PROBLEM DETAILS
Would you quote every entry exactly, dropping only the pictures?

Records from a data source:
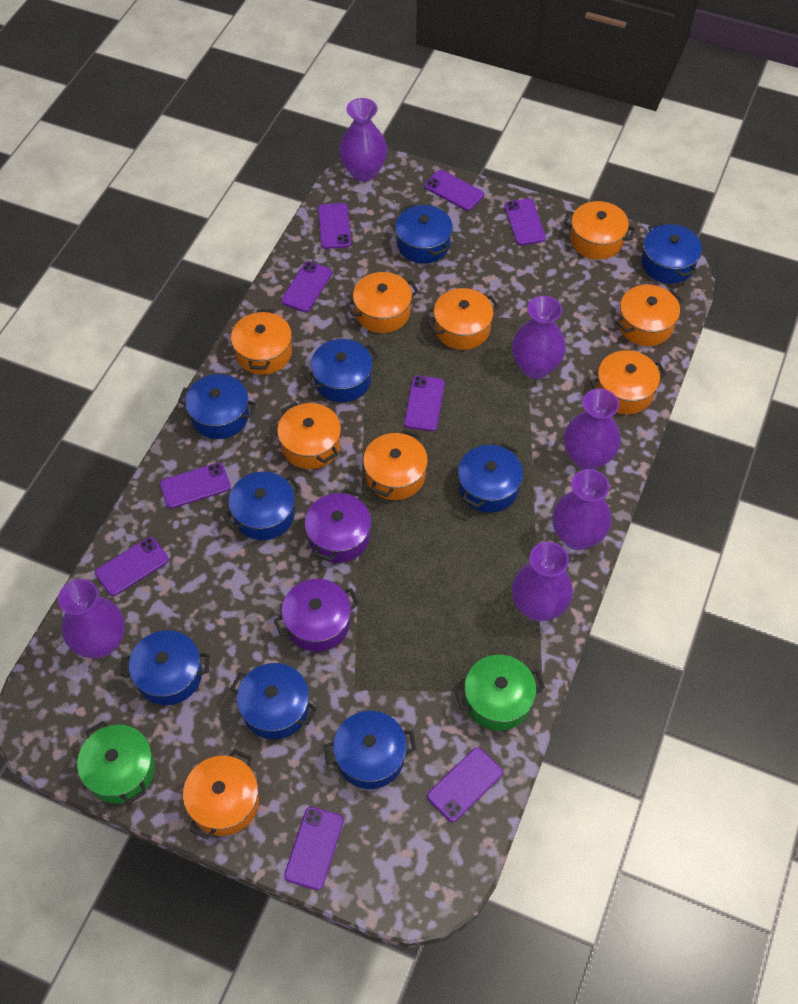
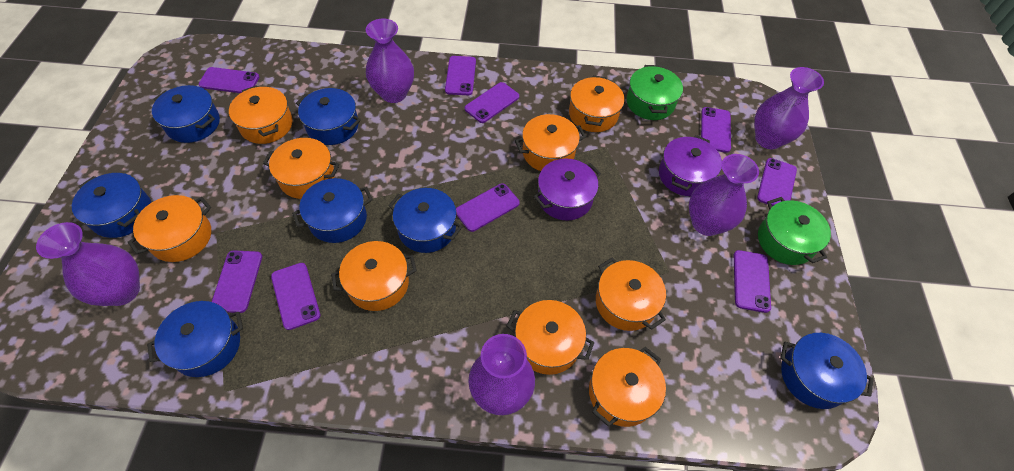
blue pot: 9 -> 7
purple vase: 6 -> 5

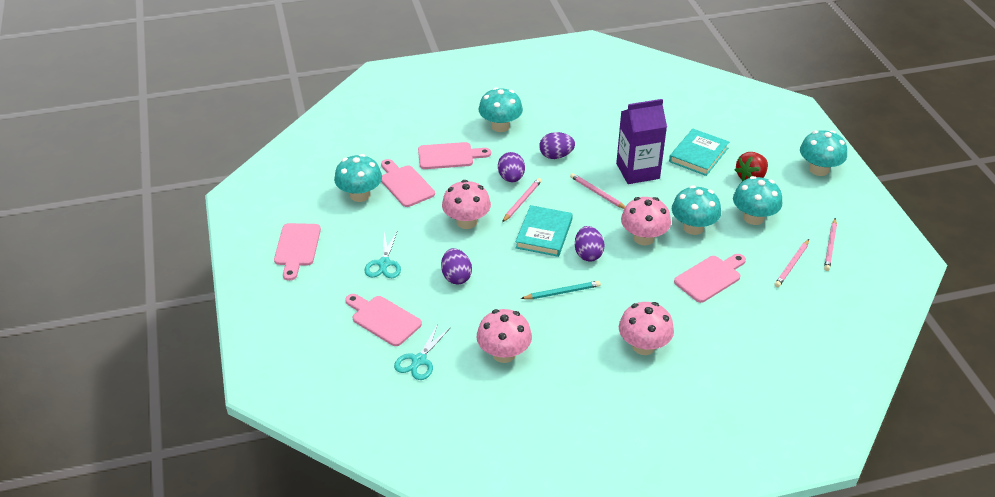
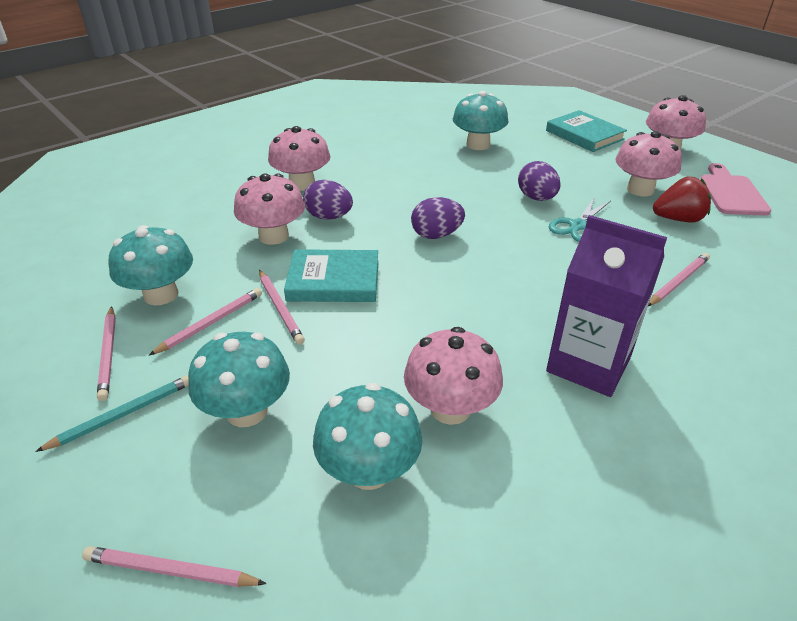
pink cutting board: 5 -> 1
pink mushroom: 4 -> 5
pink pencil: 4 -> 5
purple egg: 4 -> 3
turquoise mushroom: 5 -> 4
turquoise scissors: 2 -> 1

EXPECTED ANSWER
blue pot: 9 -> 7
purple vase: 6 -> 5

pink cutting board: 5 -> 1
pink mushroom: 4 -> 5
pink pencil: 4 -> 5
purple egg: 4 -> 3
turquoise mushroom: 5 -> 4
turquoise scissors: 2 -> 1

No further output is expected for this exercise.